Work request: Pictures do not belong in your copy. Repeat all the other data exactly.

--- Study material Enclosed Below ---

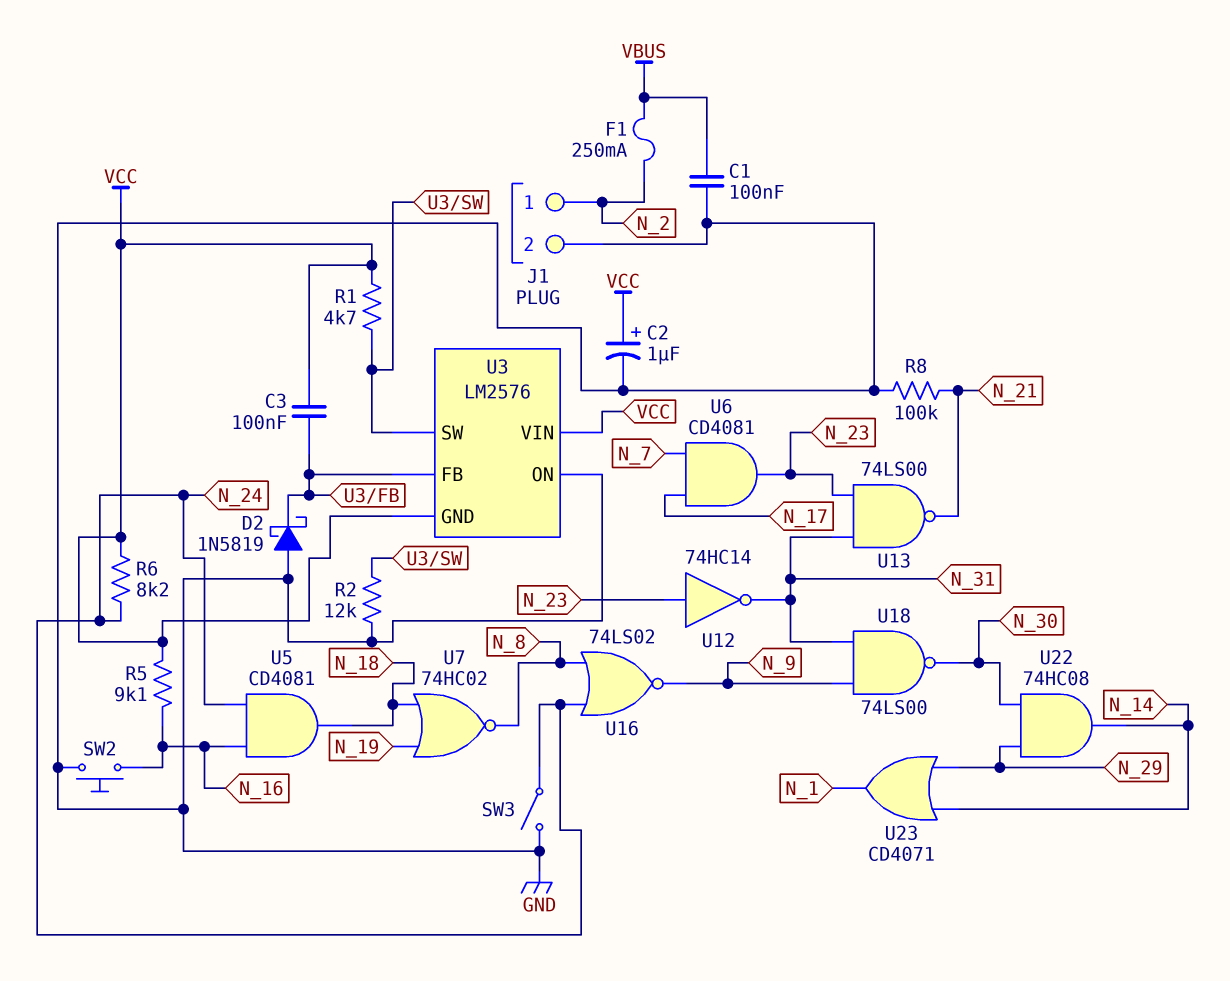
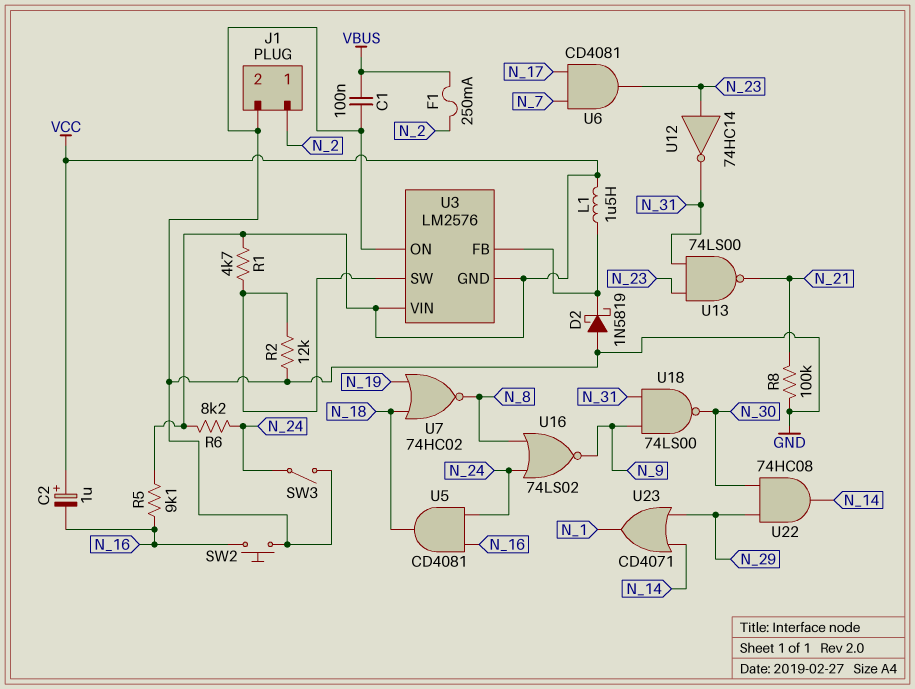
C2: 1uF (plus VCC, minus GND) -> 1uF (plus VCC, minus N_16)
C3: 100nF (U3/FB, VCC) -> none
L1: none -> 1.5uH (U3/FB, VCC)

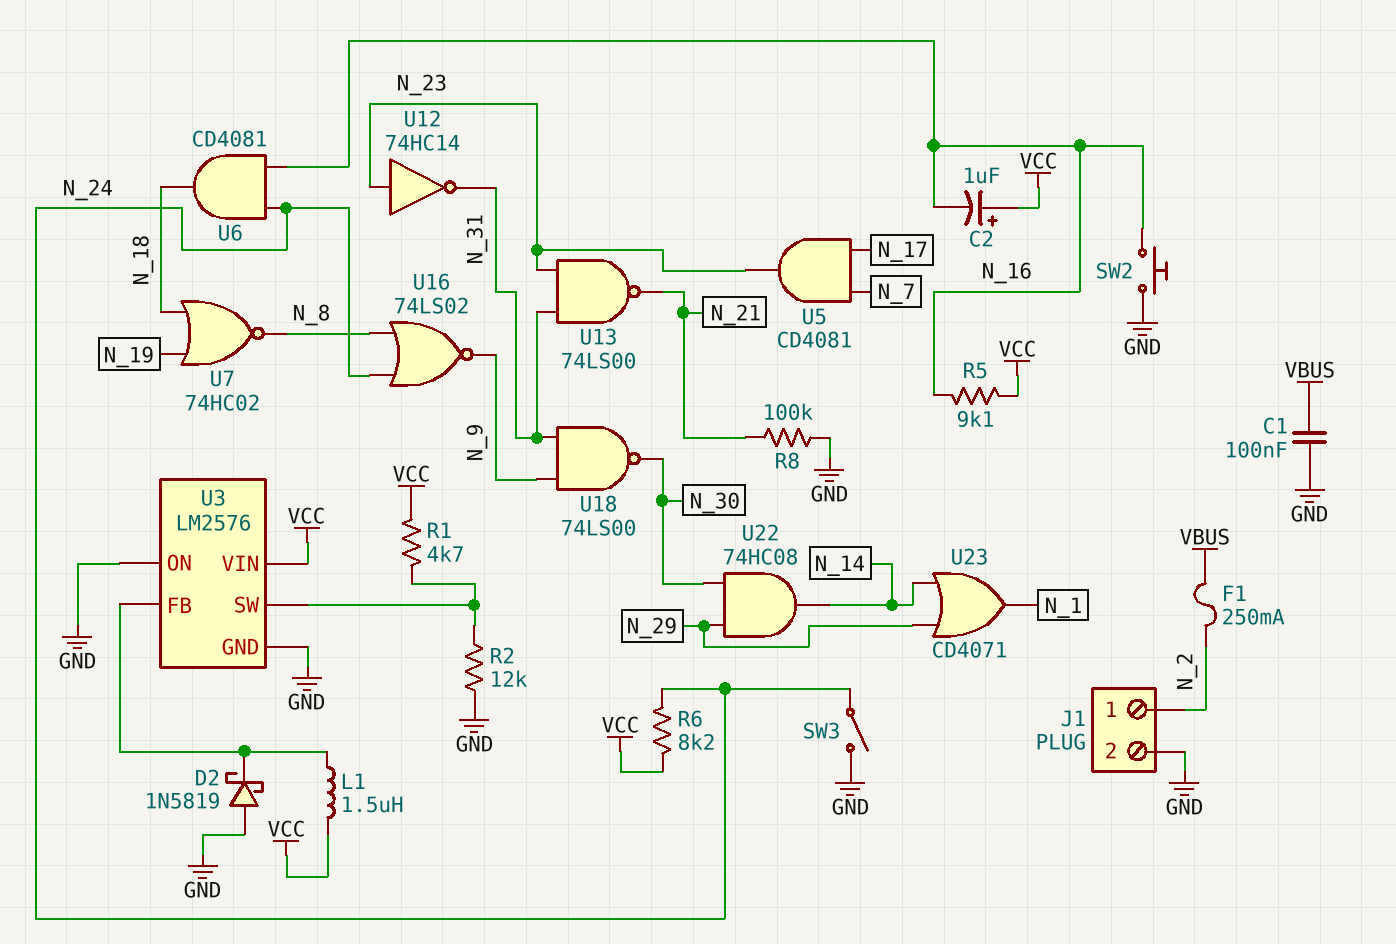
U3 pin GND: VCC -> GND
U5: AND CD4081 (in N_16, in N_24, out N_18) -> AND CD4081 (in N_7, in N_17, out N_23)
U6: AND CD4081 (in N_7, in N_17, out N_23) -> AND CD4081 (in N_16, in N_24, out N_18)

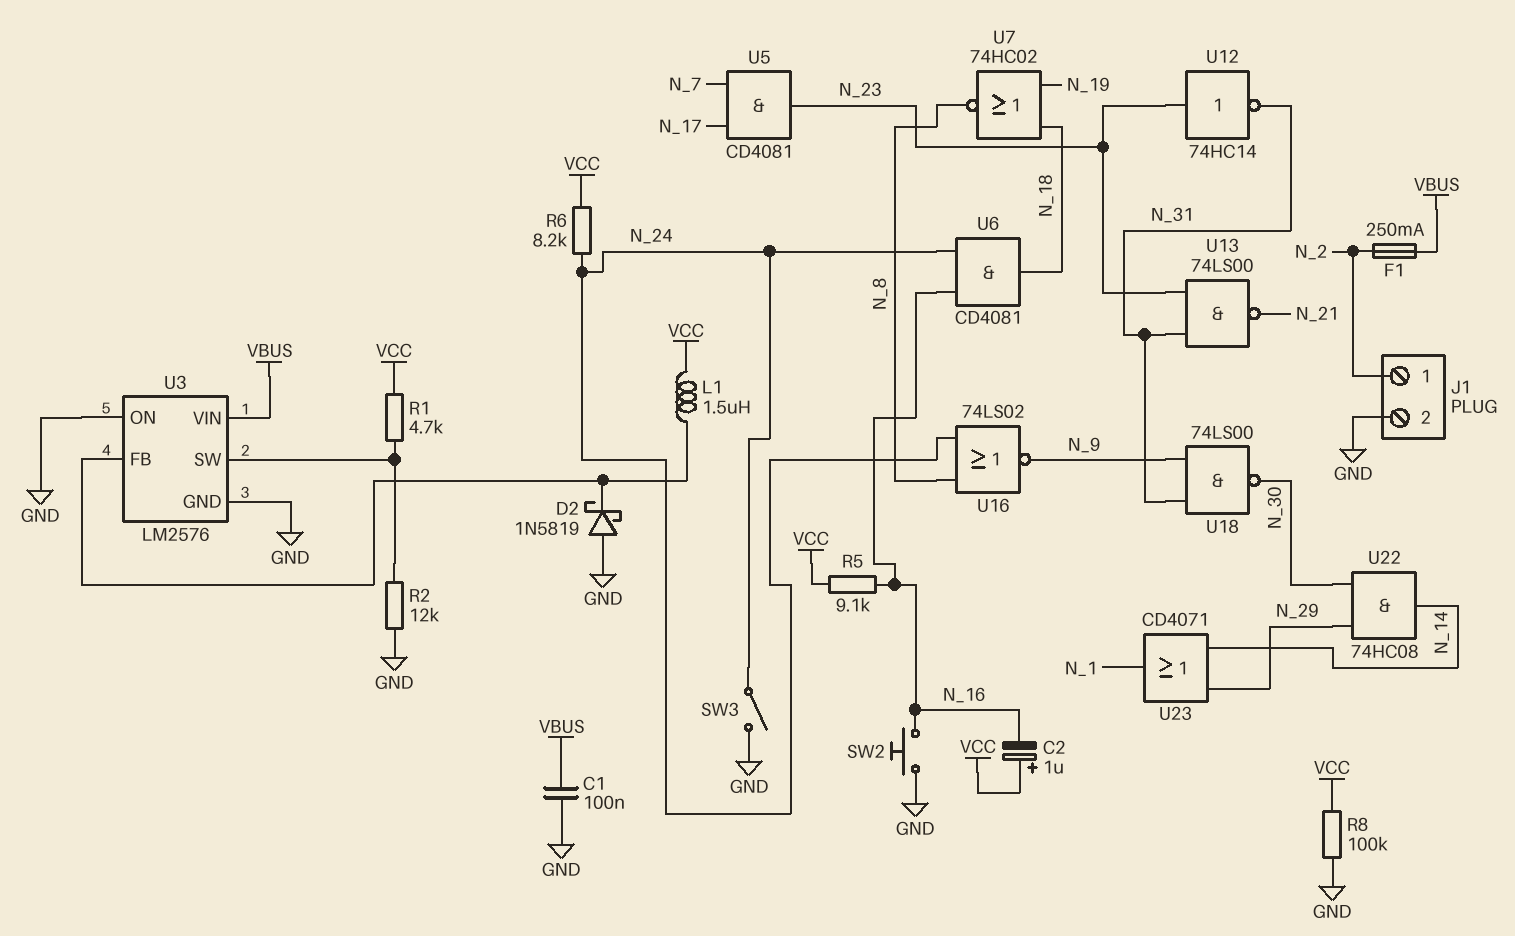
R8: 100k (GND, N_21) -> 100k (GND, VCC)
U3 pin VIN: VCC -> VBUS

--- End of Enclosed Study material ---

Reply:
C2: 1uF (plus VCC, minus GND) -> 1uF (plus VCC, minus N_16)
C3: 100nF (U3/FB, VCC) -> none
L1: none -> 1.5uH (U3/FB, VCC)

U3 pin GND: VCC -> GND
U5: AND CD4081 (in N_16, in N_24, out N_18) -> AND CD4081 (in N_7, in N_17, out N_23)
U6: AND CD4081 (in N_7, in N_17, out N_23) -> AND CD4081 (in N_16, in N_24, out N_18)

R8: 100k (GND, N_21) -> 100k (GND, VCC)
U3 pin VIN: VCC -> VBUS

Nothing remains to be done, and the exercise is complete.